**Exercise brief:** Could you repeat the records shown below exactly as written?
########
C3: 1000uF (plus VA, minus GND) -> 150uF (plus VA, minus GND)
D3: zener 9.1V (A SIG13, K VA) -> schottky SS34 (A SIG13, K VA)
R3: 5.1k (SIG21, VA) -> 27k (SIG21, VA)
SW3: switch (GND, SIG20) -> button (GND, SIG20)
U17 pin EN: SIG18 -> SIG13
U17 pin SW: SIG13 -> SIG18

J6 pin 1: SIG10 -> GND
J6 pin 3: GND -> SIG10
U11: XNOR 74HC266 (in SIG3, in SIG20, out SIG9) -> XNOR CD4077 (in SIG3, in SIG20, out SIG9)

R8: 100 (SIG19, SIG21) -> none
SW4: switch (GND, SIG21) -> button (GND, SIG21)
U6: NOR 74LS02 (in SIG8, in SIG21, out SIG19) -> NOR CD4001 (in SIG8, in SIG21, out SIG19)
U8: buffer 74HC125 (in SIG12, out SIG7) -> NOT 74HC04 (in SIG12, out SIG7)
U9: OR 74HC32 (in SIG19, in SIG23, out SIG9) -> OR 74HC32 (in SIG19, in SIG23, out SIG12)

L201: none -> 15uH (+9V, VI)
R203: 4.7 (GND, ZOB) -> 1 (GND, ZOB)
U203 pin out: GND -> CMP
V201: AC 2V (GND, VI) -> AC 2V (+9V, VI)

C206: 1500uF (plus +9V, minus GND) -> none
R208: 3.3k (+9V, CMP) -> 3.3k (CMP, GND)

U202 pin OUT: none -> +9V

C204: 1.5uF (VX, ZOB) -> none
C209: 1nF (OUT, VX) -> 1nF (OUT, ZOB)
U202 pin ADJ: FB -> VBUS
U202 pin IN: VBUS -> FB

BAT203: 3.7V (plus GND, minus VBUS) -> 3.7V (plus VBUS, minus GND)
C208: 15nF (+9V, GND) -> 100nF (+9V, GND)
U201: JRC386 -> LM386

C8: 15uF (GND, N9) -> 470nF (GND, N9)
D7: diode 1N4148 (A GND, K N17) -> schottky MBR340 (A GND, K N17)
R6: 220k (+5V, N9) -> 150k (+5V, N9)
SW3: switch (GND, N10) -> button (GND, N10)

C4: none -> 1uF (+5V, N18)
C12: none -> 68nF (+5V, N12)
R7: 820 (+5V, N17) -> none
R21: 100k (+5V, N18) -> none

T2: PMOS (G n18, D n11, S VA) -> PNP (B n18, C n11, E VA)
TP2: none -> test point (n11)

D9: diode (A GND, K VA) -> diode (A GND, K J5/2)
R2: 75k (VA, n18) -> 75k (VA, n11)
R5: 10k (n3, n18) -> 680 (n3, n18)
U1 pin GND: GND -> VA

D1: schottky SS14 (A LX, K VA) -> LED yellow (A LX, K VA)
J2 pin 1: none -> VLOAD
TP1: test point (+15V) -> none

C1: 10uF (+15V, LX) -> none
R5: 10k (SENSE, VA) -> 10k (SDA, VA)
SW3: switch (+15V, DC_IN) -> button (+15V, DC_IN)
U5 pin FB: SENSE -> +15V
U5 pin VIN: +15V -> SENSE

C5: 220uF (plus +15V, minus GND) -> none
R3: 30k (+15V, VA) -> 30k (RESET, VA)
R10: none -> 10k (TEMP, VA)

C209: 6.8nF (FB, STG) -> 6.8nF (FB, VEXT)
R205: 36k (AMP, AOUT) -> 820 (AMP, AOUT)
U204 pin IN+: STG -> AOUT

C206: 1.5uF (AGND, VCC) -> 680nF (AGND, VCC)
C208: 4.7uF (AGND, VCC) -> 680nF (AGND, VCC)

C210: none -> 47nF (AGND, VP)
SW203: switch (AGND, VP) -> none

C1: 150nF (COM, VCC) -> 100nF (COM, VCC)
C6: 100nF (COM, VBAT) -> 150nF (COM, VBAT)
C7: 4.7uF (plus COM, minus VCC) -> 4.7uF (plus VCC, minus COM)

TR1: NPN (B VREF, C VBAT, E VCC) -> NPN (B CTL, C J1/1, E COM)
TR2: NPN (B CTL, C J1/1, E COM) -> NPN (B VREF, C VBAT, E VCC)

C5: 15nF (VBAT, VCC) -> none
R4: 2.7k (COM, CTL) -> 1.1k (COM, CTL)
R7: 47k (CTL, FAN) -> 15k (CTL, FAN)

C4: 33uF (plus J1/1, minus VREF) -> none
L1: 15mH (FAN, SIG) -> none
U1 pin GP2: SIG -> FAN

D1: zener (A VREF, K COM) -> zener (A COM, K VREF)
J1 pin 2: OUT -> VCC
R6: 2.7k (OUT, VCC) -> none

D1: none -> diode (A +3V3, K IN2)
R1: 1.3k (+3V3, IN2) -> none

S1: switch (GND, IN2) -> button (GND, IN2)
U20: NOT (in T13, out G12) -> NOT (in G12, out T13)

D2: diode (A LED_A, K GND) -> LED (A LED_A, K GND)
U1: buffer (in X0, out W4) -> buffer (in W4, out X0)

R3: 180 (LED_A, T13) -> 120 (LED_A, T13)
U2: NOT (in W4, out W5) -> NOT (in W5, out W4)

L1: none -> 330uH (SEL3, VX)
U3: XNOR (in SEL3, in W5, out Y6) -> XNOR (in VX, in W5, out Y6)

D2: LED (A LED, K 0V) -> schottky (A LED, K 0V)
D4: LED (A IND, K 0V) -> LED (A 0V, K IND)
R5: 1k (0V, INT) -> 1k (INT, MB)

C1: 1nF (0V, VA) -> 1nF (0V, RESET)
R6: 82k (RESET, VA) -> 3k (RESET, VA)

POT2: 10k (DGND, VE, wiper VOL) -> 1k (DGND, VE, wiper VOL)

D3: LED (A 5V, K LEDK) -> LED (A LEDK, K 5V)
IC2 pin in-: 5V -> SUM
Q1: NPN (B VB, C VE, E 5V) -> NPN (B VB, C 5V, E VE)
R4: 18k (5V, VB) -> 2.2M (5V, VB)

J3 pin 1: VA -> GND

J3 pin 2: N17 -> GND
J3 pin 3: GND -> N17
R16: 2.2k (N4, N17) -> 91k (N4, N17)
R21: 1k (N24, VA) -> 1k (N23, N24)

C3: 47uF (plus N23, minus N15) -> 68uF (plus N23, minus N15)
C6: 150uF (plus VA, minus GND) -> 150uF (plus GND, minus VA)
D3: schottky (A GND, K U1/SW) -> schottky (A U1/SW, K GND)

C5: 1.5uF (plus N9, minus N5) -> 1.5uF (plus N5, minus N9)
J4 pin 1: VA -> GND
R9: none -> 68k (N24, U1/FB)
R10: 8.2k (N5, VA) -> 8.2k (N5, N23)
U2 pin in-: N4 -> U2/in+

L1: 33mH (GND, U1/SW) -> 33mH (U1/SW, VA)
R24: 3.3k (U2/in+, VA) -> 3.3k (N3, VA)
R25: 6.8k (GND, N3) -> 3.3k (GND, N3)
########
**Output of the exercise:**
C3: 1000uF (plus VA, minus GND) -> 150uF (plus VA, minus GND)
D3: zener 9.1V (A SIG13, K VA) -> schottky SS34 (A SIG13, K VA)
R3: 5.1k (SIG21, VA) -> 27k (SIG21, VA)
SW3: switch (GND, SIG20) -> button (GND, SIG20)
U17 pin EN: SIG18 -> SIG13
U17 pin SW: SIG13 -> SIG18

J6 pin 1: SIG10 -> GND
J6 pin 3: GND -> SIG10
U11: XNOR 74HC266 (in SIG3, in SIG20, out SIG9) -> XNOR CD4077 (in SIG3, in SIG20, out SIG9)

R8: 100 (SIG19, SIG21) -> none
SW4: switch (GND, SIG21) -> button (GND, SIG21)
U6: NOR 74LS02 (in SIG8, in SIG21, out SIG19) -> NOR CD4001 (in SIG8, in SIG21, out SIG19)
U8: buffer 74HC125 (in SIG12, out SIG7) -> NOT 74HC04 (in SIG12, out SIG7)
U9: OR 74HC32 (in SIG19, in SIG23, out SIG9) -> OR 74HC32 (in SIG19, in SIG23, out SIG12)

L201: none -> 15uH (+9V, VI)
R203: 4.7 (GND, ZOB) -> 1 (GND, ZOB)
U203 pin out: GND -> CMP
V201: AC 2V (GND, VI) -> AC 2V (+9V, VI)

C206: 1500uF (plus +9V, minus GND) -> none
R208: 3.3k (+9V, CMP) -> 3.3k (CMP, GND)

U202 pin OUT: none -> +9V

C204: 1.5uF (VX, ZOB) -> none
C209: 1nF (OUT, VX) -> 1nF (OUT, ZOB)
U202 pin ADJ: FB -> VBUS
U202 pin IN: VBUS -> FB

BAT203: 3.7V (plus GND, minus VBUS) -> 3.7V (plus VBUS, minus GND)
C208: 15nF (+9V, GND) -> 100nF (+9V, GND)
U201: JRC386 -> LM386

C8: 15uF (GND, N9) -> 470nF (GND, N9)
D7: diode 1N4148 (A GND, K N17) -> schottky MBR340 (A GND, K N17)
R6: 220k (+5V, N9) -> 150k (+5V, N9)
SW3: switch (GND, N10) -> button (GND, N10)

C4: none -> 1uF (+5V, N18)
C12: none -> 68nF (+5V, N12)
R7: 820 (+5V, N17) -> none
R21: 100k (+5V, N18) -> none

T2: PMOS (G n18, D n11, S VA) -> PNP (B n18, C n11, E VA)
TP2: none -> test point (n11)

D9: diode (A GND, K VA) -> diode (A GND, K J5/2)
R2: 75k (VA, n18) -> 75k (VA, n11)
R5: 10k (n3, n18) -> 680 (n3, n18)
U1 pin GND: GND -> VA

D1: schottky SS14 (A LX, K VA) -> LED yellow (A LX, K VA)
J2 pin 1: none -> VLOAD
TP1: test point (+15V) -> none

C1: 10uF (+15V, LX) -> none
R5: 10k (SENSE, VA) -> 10k (SDA, VA)
SW3: switch (+15V, DC_IN) -> button (+15V, DC_IN)
U5 pin FB: SENSE -> +15V
U5 pin VIN: +15V -> SENSE

C5: 220uF (plus +15V, minus GND) -> none
R3: 30k (+15V, VA) -> 30k (RESET, VA)
R10: none -> 10k (TEMP, VA)

C209: 6.8nF (FB, STG) -> 6.8nF (FB, VEXT)
R205: 36k (AMP, AOUT) -> 820 (AMP, AOUT)
U204 pin IN+: STG -> AOUT

C206: 1.5uF (AGND, VCC) -> 680nF (AGND, VCC)
C208: 4.7uF (AGND, VCC) -> 680nF (AGND, VCC)

C210: none -> 47nF (AGND, VP)
SW203: switch (AGND, VP) -> none

C1: 150nF (COM, VCC) -> 100nF (COM, VCC)
C6: 100nF (COM, VBAT) -> 150nF (COM, VBAT)
C7: 4.7uF (plus COM, minus VCC) -> 4.7uF (plus VCC, minus COM)

TR1: NPN (B VREF, C VBAT, E VCC) -> NPN (B CTL, C J1/1, E COM)
TR2: NPN (B CTL, C J1/1, E COM) -> NPN (B VREF, C VBAT, E VCC)

C5: 15nF (VBAT, VCC) -> none
R4: 2.7k (COM, CTL) -> 1.1k (COM, CTL)
R7: 47k (CTL, FAN) -> 15k (CTL, FAN)

C4: 33uF (plus J1/1, minus VREF) -> none
L1: 15mH (FAN, SIG) -> none
U1 pin GP2: SIG -> FAN

D1: zener (A VREF, K COM) -> zener (A COM, K VREF)
J1 pin 2: OUT -> VCC
R6: 2.7k (OUT, VCC) -> none

D1: none -> diode (A +3V3, K IN2)
R1: 1.3k (+3V3, IN2) -> none

S1: switch (GND, IN2) -> button (GND, IN2)
U20: NOT (in T13, out G12) -> NOT (in G12, out T13)

D2: diode (A LED_A, K GND) -> LED (A LED_A, K GND)
U1: buffer (in X0, out W4) -> buffer (in W4, out X0)

R3: 180 (LED_A, T13) -> 120 (LED_A, T13)
U2: NOT (in W4, out W5) -> NOT (in W5, out W4)

L1: none -> 330uH (SEL3, VX)
U3: XNOR (in SEL3, in W5, out Y6) -> XNOR (in VX, in W5, out Y6)

D2: LED (A LED, K 0V) -> schottky (A LED, K 0V)
D4: LED (A IND, K 0V) -> LED (A 0V, K IND)
R5: 1k (0V, INT) -> 1k (INT, MB)

C1: 1nF (0V, VA) -> 1nF (0V, RESET)
R6: 82k (RESET, VA) -> 3k (RESET, VA)

POT2: 10k (DGND, VE, wiper VOL) -> 1k (DGND, VE, wiper VOL)

D3: LED (A 5V, K LEDK) -> LED (A LEDK, K 5V)
IC2 pin in-: 5V -> SUM
Q1: NPN (B VB, C VE, E 5V) -> NPN (B VB, C 5V, E VE)
R4: 18k (5V, VB) -> 2.2M (5V, VB)

J3 pin 1: VA -> GND

J3 pin 2: N17 -> GND
J3 pin 3: GND -> N17
R16: 2.2k (N4, N17) -> 91k (N4, N17)
R21: 1k (N24, VA) -> 1k (N23, N24)

C3: 47uF (plus N23, minus N15) -> 68uF (plus N23, minus N15)
C6: 150uF (plus VA, minus GND) -> 150uF (plus GND, minus VA)
D3: schottky (A GND, K U1/SW) -> schottky (A U1/SW, K GND)

C5: 1.5uF (plus N9, minus N5) -> 1.5uF (plus N5, minus N9)
J4 pin 1: VA -> GND
R9: none -> 68k (N24, U1/FB)
R10: 8.2k (N5, VA) -> 8.2k (N5, N23)
U2 pin in-: N4 -> U2/in+

L1: 33mH (GND, U1/SW) -> 33mH (U1/SW, VA)
R24: 3.3k (U2/in+, VA) -> 3.3k (N3, VA)
R25: 6.8k (GND, N3) -> 3.3k (GND, N3)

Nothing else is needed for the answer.